■ **HOW TO COMPLETE THIS TASK**: What lines below contain the word "FLOWER"? Please pull each one out.

■ **Before-and-after object listings**:
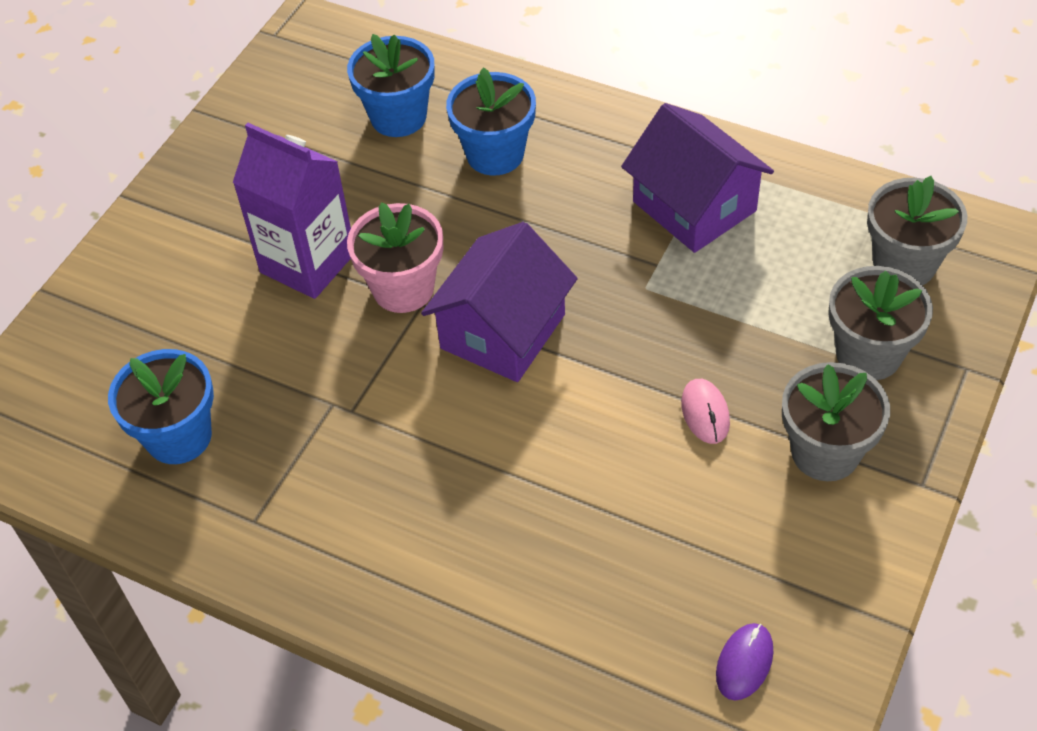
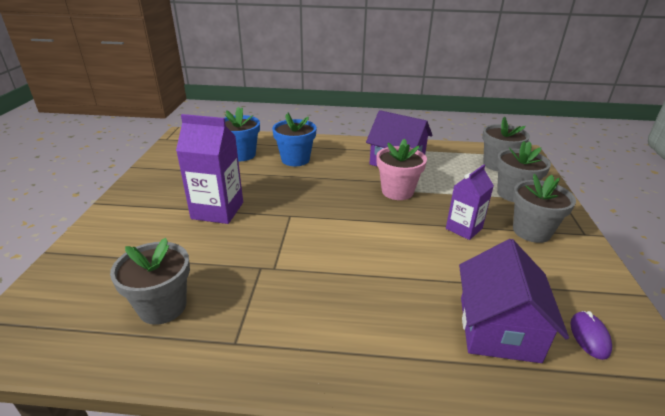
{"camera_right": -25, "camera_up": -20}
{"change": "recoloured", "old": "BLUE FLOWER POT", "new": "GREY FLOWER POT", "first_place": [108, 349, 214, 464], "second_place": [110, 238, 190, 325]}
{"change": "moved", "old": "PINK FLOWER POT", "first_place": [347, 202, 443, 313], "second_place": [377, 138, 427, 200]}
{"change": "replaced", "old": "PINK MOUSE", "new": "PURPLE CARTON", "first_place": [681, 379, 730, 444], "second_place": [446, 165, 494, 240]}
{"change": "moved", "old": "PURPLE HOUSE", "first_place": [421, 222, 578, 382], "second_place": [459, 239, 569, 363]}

■ **RESPONSE AREA**:
{"change": "recoloured", "old": "BLUE FLOWER POT", "new": "GREY FLOWER POT", "first_place": [108, 349, 214, 464], "second_place": [110, 238, 190, 325]}
{"change": "moved", "old": "PINK FLOWER POT", "first_place": [347, 202, 443, 313], "second_place": [377, 138, 427, 200]}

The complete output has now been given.